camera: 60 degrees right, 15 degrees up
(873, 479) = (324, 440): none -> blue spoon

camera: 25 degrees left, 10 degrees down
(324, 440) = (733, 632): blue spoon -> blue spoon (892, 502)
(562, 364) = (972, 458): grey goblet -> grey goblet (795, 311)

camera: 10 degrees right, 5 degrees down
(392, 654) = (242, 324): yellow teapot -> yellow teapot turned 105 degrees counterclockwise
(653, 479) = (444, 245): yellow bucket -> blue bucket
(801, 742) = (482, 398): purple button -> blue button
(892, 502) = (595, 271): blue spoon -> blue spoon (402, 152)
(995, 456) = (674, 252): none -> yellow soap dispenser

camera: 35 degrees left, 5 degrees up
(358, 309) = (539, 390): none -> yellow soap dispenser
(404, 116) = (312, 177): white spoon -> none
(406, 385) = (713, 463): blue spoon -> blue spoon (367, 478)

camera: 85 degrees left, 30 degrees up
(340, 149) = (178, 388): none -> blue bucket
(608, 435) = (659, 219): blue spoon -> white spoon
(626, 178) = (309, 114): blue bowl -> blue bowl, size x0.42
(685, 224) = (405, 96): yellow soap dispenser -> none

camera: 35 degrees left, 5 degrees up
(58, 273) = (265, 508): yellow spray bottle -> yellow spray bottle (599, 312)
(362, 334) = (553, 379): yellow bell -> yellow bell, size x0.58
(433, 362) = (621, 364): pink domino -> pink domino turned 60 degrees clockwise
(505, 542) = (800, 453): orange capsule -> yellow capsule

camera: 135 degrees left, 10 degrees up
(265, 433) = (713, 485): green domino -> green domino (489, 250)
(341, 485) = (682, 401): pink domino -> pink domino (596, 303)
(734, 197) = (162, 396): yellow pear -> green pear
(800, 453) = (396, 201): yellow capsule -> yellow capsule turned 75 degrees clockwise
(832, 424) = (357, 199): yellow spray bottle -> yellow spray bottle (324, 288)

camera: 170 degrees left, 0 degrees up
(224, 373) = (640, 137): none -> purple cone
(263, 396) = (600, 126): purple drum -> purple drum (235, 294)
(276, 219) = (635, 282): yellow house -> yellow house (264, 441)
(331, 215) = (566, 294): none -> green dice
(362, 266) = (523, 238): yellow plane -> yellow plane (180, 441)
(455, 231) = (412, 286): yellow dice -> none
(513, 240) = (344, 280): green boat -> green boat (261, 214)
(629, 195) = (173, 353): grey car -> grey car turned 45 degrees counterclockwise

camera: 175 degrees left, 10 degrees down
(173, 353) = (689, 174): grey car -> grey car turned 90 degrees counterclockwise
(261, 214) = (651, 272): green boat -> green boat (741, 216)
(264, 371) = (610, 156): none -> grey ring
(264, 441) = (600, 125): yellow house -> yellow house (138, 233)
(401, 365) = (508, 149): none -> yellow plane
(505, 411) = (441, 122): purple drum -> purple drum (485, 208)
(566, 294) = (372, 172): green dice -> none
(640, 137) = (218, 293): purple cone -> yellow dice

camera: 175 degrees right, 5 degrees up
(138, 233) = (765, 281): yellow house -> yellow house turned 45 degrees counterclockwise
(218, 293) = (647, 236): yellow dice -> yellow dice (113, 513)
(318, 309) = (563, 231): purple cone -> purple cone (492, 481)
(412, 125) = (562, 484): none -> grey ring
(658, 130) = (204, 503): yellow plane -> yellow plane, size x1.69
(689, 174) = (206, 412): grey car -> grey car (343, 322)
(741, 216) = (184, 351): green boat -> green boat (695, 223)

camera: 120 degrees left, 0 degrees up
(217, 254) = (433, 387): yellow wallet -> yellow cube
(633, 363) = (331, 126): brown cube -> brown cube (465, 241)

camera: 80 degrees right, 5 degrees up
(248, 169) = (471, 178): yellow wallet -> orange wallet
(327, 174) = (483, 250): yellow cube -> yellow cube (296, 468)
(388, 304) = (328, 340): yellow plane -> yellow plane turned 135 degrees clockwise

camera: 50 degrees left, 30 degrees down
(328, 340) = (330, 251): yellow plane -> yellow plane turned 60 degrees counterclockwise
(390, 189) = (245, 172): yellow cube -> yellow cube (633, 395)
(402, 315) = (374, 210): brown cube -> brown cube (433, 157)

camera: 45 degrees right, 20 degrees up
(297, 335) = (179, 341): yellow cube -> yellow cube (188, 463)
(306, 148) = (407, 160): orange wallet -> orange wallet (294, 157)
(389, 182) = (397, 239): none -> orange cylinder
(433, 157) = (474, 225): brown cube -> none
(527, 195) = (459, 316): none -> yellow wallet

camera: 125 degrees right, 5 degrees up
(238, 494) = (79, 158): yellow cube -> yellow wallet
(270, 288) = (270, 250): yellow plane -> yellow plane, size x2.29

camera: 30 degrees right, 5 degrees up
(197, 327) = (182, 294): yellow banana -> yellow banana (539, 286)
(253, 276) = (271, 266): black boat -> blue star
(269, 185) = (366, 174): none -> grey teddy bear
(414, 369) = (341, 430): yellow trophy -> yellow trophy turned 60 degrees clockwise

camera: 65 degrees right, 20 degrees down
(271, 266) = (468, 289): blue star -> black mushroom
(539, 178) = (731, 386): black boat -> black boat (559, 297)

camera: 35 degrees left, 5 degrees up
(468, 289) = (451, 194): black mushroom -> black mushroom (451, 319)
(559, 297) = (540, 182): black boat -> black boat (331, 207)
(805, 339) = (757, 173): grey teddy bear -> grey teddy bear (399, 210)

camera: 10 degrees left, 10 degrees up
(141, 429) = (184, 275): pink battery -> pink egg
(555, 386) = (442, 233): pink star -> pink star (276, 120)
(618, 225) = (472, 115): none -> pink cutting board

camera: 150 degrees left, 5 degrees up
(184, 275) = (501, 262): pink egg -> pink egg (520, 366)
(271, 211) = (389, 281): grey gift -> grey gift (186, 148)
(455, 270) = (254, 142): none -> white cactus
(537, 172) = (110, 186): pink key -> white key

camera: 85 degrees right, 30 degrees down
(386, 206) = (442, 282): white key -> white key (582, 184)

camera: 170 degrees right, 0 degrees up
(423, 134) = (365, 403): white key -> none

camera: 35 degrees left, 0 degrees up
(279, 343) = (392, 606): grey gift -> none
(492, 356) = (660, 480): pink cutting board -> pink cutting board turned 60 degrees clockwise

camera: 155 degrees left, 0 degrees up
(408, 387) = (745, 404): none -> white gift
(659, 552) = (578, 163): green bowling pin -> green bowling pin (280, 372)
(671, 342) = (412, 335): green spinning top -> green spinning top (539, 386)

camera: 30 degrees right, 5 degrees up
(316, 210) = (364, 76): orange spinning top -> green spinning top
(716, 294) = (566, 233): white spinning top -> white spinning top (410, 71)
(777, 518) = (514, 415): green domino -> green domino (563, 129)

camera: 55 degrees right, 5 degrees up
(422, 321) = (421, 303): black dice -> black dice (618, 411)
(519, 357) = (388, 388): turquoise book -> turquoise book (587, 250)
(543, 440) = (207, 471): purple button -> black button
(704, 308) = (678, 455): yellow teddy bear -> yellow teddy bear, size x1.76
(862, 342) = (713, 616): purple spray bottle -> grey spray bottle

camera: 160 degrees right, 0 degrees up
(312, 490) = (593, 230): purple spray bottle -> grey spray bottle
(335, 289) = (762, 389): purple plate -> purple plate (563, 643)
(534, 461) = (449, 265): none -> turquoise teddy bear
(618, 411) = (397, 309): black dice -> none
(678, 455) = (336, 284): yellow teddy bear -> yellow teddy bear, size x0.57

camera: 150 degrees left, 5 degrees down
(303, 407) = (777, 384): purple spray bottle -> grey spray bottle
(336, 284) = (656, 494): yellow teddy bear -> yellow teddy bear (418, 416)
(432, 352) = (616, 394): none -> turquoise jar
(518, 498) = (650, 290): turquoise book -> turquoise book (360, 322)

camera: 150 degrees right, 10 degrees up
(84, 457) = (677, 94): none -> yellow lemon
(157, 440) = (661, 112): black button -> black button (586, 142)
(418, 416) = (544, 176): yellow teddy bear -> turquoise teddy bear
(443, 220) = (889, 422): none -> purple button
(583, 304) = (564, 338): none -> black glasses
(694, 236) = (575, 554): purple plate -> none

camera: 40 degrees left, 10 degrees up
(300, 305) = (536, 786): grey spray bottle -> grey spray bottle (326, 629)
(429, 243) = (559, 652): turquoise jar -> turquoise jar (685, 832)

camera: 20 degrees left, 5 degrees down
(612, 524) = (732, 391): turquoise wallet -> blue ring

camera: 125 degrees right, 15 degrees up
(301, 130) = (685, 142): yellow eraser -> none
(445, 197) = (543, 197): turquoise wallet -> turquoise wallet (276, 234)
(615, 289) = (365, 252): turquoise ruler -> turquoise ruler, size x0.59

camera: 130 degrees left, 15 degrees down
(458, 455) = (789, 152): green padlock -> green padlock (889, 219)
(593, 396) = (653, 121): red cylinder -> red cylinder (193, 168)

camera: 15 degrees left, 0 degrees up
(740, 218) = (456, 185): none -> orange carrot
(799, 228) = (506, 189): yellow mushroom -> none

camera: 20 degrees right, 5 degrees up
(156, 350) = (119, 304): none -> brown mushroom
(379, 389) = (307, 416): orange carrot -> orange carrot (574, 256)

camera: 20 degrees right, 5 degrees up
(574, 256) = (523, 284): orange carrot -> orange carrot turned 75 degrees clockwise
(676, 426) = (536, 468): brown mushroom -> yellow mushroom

______

Give only the number of lines in the records that include the word "spinning".

3